Excerpts from a dataset:
——
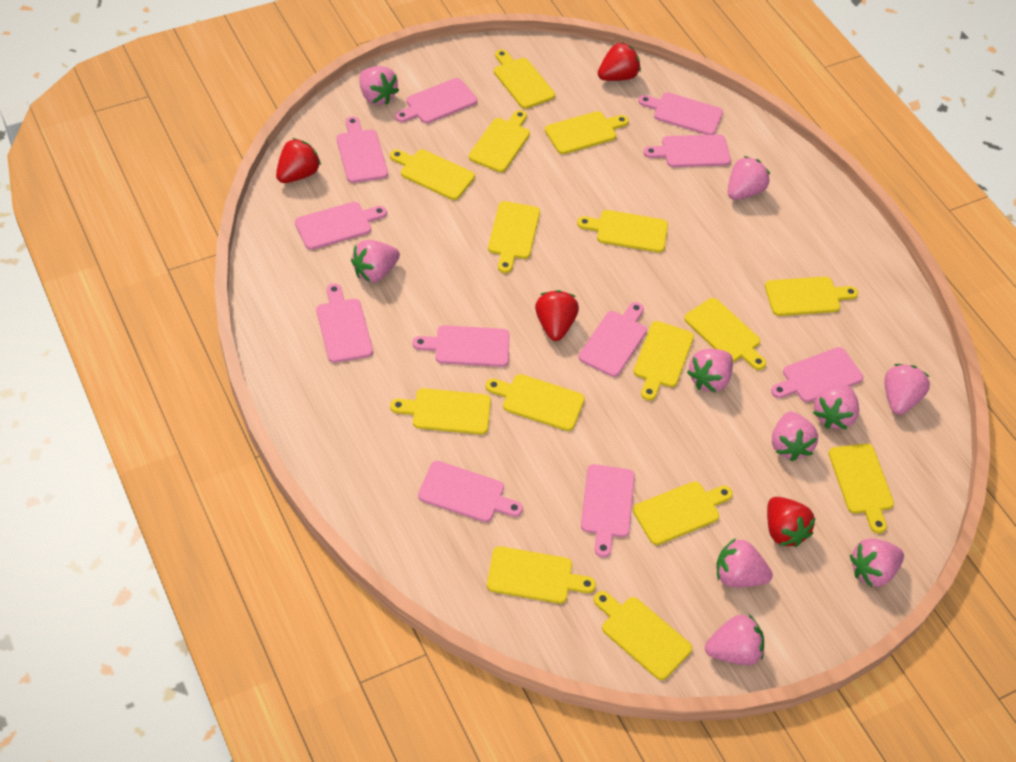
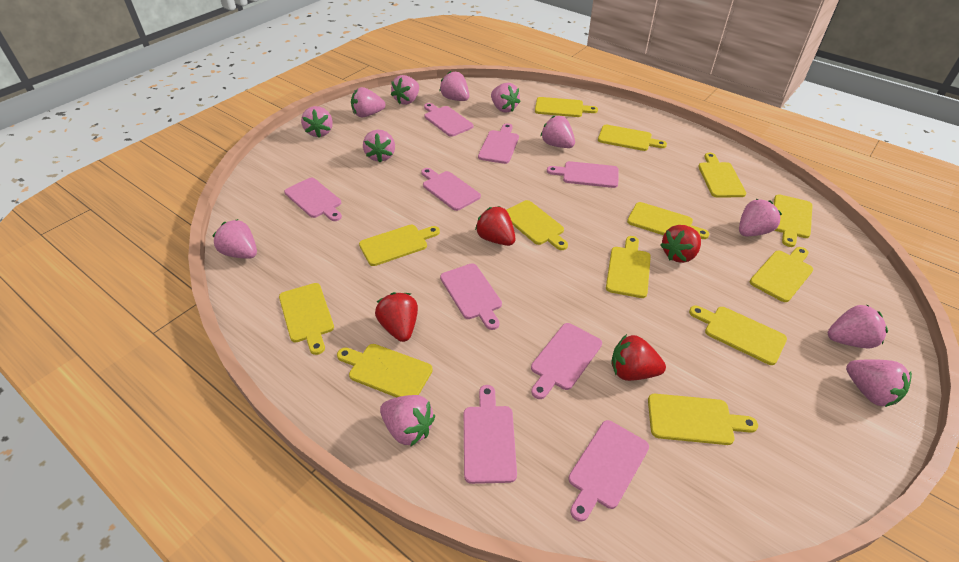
pink cutting board: 11 -> 9
pink strawberry: 10 -> 12
yellow cutting board: 15 -> 13

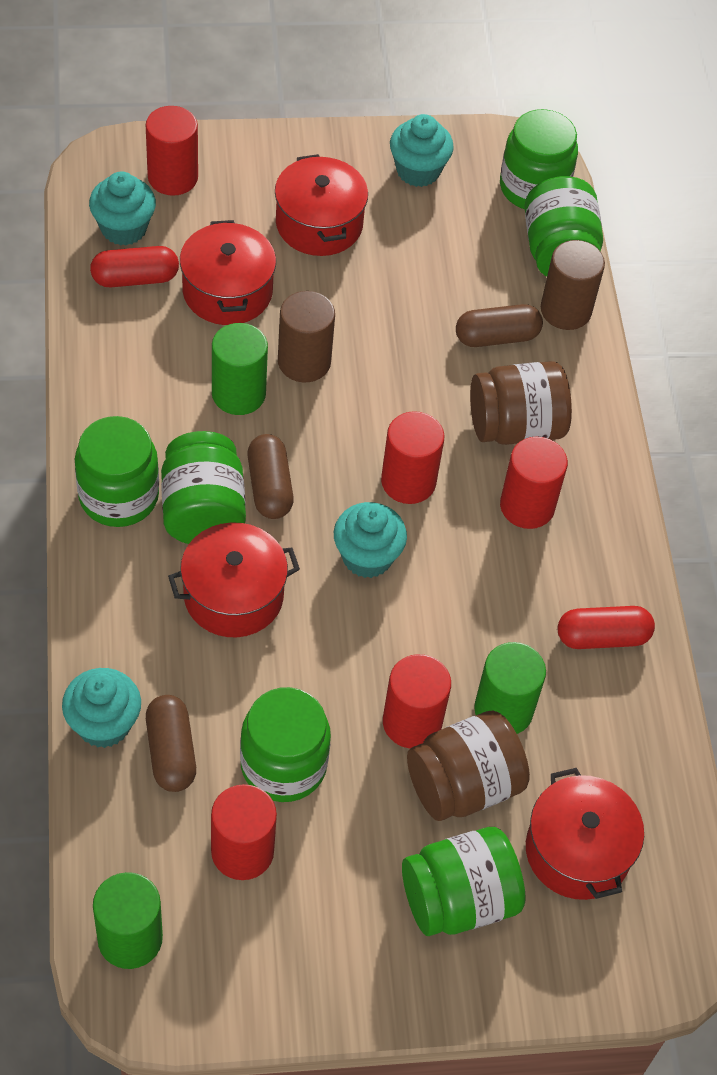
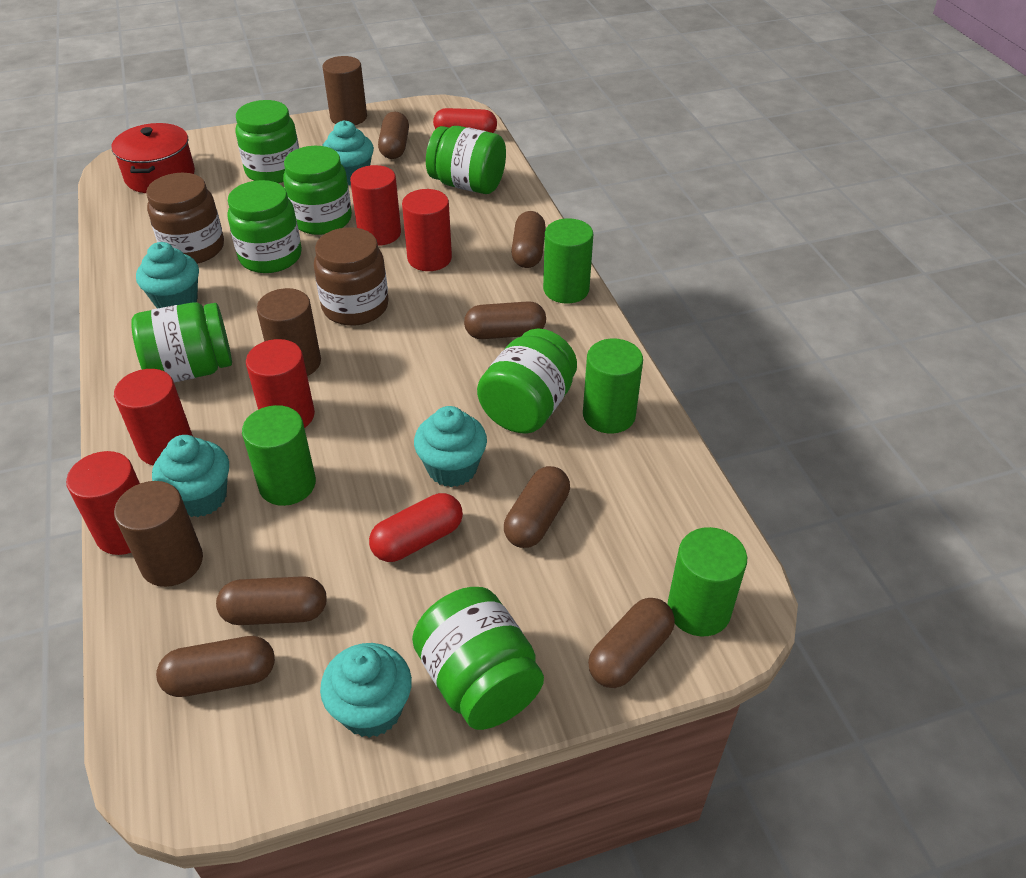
brown capsule: 3 -> 7
brown cylinder: 2 -> 3
green cylinder: 3 -> 4
green jar: 6 -> 7
red pot: 4 -> 1
turquoise cupcake: 4 -> 5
——
ASSIGNMENT
Tally the lines in the records above that contain the word "board", and give only that number.

RESULT OF THE EXERCISE
2